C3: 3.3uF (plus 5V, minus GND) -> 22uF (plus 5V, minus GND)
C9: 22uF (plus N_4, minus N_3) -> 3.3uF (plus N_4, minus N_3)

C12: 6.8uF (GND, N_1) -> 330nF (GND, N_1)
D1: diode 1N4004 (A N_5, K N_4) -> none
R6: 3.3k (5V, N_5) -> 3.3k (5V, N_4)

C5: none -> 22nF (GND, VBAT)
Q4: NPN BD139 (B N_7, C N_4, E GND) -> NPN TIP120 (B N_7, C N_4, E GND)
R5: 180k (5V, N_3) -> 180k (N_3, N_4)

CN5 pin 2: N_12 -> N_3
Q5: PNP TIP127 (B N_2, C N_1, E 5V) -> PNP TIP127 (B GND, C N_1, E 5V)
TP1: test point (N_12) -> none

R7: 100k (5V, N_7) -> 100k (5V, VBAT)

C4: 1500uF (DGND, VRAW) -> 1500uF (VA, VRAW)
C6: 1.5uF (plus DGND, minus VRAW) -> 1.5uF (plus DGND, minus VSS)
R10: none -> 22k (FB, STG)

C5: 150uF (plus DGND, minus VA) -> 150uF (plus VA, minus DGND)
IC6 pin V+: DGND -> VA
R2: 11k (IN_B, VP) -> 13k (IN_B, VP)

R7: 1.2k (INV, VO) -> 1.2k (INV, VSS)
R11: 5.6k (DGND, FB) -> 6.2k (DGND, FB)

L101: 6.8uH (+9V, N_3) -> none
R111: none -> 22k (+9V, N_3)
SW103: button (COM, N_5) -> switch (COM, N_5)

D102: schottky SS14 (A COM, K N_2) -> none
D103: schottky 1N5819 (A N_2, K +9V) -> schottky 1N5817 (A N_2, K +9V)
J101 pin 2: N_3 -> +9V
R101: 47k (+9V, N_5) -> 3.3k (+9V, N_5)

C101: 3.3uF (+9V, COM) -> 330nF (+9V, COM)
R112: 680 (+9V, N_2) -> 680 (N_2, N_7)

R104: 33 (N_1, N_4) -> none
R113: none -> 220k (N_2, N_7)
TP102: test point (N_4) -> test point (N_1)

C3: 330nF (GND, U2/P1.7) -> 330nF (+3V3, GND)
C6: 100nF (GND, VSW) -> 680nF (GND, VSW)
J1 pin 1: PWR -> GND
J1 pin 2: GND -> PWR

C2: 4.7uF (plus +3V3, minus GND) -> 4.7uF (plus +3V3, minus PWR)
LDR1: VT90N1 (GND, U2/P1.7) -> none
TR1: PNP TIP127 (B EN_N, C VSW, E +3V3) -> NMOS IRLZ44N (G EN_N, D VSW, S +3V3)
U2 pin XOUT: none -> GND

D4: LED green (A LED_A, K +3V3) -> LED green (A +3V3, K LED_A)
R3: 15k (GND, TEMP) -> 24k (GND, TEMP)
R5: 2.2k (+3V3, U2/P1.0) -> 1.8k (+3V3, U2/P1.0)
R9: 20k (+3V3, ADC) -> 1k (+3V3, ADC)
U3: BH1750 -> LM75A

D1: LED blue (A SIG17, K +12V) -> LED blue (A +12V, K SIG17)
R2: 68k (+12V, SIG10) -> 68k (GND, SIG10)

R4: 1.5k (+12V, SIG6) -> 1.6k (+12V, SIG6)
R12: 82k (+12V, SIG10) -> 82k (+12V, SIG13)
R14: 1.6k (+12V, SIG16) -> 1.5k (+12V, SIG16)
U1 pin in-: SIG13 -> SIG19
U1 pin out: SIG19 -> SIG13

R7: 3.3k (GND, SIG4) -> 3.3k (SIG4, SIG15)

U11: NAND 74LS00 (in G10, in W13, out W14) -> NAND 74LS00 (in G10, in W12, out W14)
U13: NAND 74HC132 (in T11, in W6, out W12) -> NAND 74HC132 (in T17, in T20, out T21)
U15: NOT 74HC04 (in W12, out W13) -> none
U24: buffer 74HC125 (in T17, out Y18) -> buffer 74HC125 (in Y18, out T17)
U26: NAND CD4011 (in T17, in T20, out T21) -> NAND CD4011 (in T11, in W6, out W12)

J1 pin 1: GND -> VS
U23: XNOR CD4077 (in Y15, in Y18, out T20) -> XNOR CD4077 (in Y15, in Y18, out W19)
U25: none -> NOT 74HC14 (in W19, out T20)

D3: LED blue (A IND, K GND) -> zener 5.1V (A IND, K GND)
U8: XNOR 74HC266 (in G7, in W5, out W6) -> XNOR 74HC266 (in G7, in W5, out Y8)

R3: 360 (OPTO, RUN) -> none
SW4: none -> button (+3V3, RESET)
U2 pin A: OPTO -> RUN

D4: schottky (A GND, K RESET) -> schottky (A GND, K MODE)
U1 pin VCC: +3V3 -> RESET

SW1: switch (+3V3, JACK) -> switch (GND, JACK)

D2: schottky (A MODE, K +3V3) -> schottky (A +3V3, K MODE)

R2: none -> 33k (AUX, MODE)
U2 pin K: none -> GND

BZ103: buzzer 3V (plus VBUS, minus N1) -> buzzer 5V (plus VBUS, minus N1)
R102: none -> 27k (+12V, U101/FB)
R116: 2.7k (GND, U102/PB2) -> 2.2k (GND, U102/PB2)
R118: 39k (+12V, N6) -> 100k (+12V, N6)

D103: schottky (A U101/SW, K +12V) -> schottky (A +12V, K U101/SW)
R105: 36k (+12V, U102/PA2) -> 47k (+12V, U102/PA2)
==================================================
| Problem to work on |
Print each line of the data exactly as it was written.

| Exercise response |
C3: 3.3uF (plus 5V, minus GND) -> 22uF (plus 5V, minus GND)
C9: 22uF (plus N_4, minus N_3) -> 3.3uF (plus N_4, minus N_3)

C12: 6.8uF (GND, N_1) -> 330nF (GND, N_1)
D1: diode 1N4004 (A N_5, K N_4) -> none
R6: 3.3k (5V, N_5) -> 3.3k (5V, N_4)

C5: none -> 22nF (GND, VBAT)
Q4: NPN BD139 (B N_7, C N_4, E GND) -> NPN TIP120 (B N_7, C N_4, E GND)
R5: 180k (5V, N_3) -> 180k (N_3, N_4)

CN5 pin 2: N_12 -> N_3
Q5: PNP TIP127 (B N_2, C N_1, E 5V) -> PNP TIP127 (B GND, C N_1, E 5V)
TP1: test point (N_12) -> none

R7: 100k (5V, N_7) -> 100k (5V, VBAT)

C4: 1500uF (DGND, VRAW) -> 1500uF (VA, VRAW)
C6: 1.5uF (plus DGND, minus VRAW) -> 1.5uF (plus DGND, minus VSS)
R10: none -> 22k (FB, STG)

C5: 150uF (plus DGND, minus VA) -> 150uF (plus VA, minus DGND)
IC6 pin V+: DGND -> VA
R2: 11k (IN_B, VP) -> 13k (IN_B, VP)

R7: 1.2k (INV, VO) -> 1.2k (INV, VSS)
R11: 5.6k (DGND, FB) -> 6.2k (DGND, FB)

L101: 6.8uH (+9V, N_3) -> none
R111: none -> 22k (+9V, N_3)
SW103: button (COM, N_5) -> switch (COM, N_5)

D102: schottky SS14 (A COM, K N_2) -> none
D103: schottky 1N5819 (A N_2, K +9V) -> schottky 1N5817 (A N_2, K +9V)
J101 pin 2: N_3 -> +9V
R101: 47k (+9V, N_5) -> 3.3k (+9V, N_5)

C101: 3.3uF (+9V, COM) -> 330nF (+9V, COM)
R112: 680 (+9V, N_2) -> 680 (N_2, N_7)

R104: 33 (N_1, N_4) -> none
R113: none -> 220k (N_2, N_7)
TP102: test point (N_4) -> test point (N_1)

C3: 330nF (GND, U2/P1.7) -> 330nF (+3V3, GND)
C6: 100nF (GND, VSW) -> 680nF (GND, VSW)
J1 pin 1: PWR -> GND
J1 pin 2: GND -> PWR

C2: 4.7uF (plus +3V3, minus GND) -> 4.7uF (plus +3V3, minus PWR)
LDR1: VT90N1 (GND, U2/P1.7) -> none
TR1: PNP TIP127 (B EN_N, C VSW, E +3V3) -> NMOS IRLZ44N (G EN_N, D VSW, S +3V3)
U2 pin XOUT: none -> GND

D4: LED green (A LED_A, K +3V3) -> LED green (A +3V3, K LED_A)
R3: 15k (GND, TEMP) -> 24k (GND, TEMP)
R5: 2.2k (+3V3, U2/P1.0) -> 1.8k (+3V3, U2/P1.0)
R9: 20k (+3V3, ADC) -> 1k (+3V3, ADC)
U3: BH1750 -> LM75A

D1: LED blue (A SIG17, K +12V) -> LED blue (A +12V, K SIG17)
R2: 68k (+12V, SIG10) -> 68k (GND, SIG10)

R4: 1.5k (+12V, SIG6) -> 1.6k (+12V, SIG6)
R12: 82k (+12V, SIG10) -> 82k (+12V, SIG13)
R14: 1.6k (+12V, SIG16) -> 1.5k (+12V, SIG16)
U1 pin in-: SIG13 -> SIG19
U1 pin out: SIG19 -> SIG13

R7: 3.3k (GND, SIG4) -> 3.3k (SIG4, SIG15)

U11: NAND 74LS00 (in G10, in W13, out W14) -> NAND 74LS00 (in G10, in W12, out W14)
U13: NAND 74HC132 (in T11, in W6, out W12) -> NAND 74HC132 (in T17, in T20, out T21)
U15: NOT 74HC04 (in W12, out W13) -> none
U24: buffer 74HC125 (in T17, out Y18) -> buffer 74HC125 (in Y18, out T17)
U26: NAND CD4011 (in T17, in T20, out T21) -> NAND CD4011 (in T11, in W6, out W12)

J1 pin 1: GND -> VS
U23: XNOR CD4077 (in Y15, in Y18, out T20) -> XNOR CD4077 (in Y15, in Y18, out W19)
U25: none -> NOT 74HC14 (in W19, out T20)

D3: LED blue (A IND, K GND) -> zener 5.1V (A IND, K GND)
U8: XNOR 74HC266 (in G7, in W5, out W6) -> XNOR 74HC266 (in G7, in W5, out Y8)

R3: 360 (OPTO, RUN) -> none
SW4: none -> button (+3V3, RESET)
U2 pin A: OPTO -> RUN

D4: schottky (A GND, K RESET) -> schottky (A GND, K MODE)
U1 pin VCC: +3V3 -> RESET

SW1: switch (+3V3, JACK) -> switch (GND, JACK)

D2: schottky (A MODE, K +3V3) -> schottky (A +3V3, K MODE)

R2: none -> 33k (AUX, MODE)
U2 pin K: none -> GND

BZ103: buzzer 3V (plus VBUS, minus N1) -> buzzer 5V (plus VBUS, minus N1)
R102: none -> 27k (+12V, U101/FB)
R116: 2.7k (GND, U102/PB2) -> 2.2k (GND, U102/PB2)
R118: 39k (+12V, N6) -> 100k (+12V, N6)

D103: schottky (A U101/SW, K +12V) -> schottky (A +12V, K U101/SW)
R105: 36k (+12V, U102/PA2) -> 47k (+12V, U102/PA2)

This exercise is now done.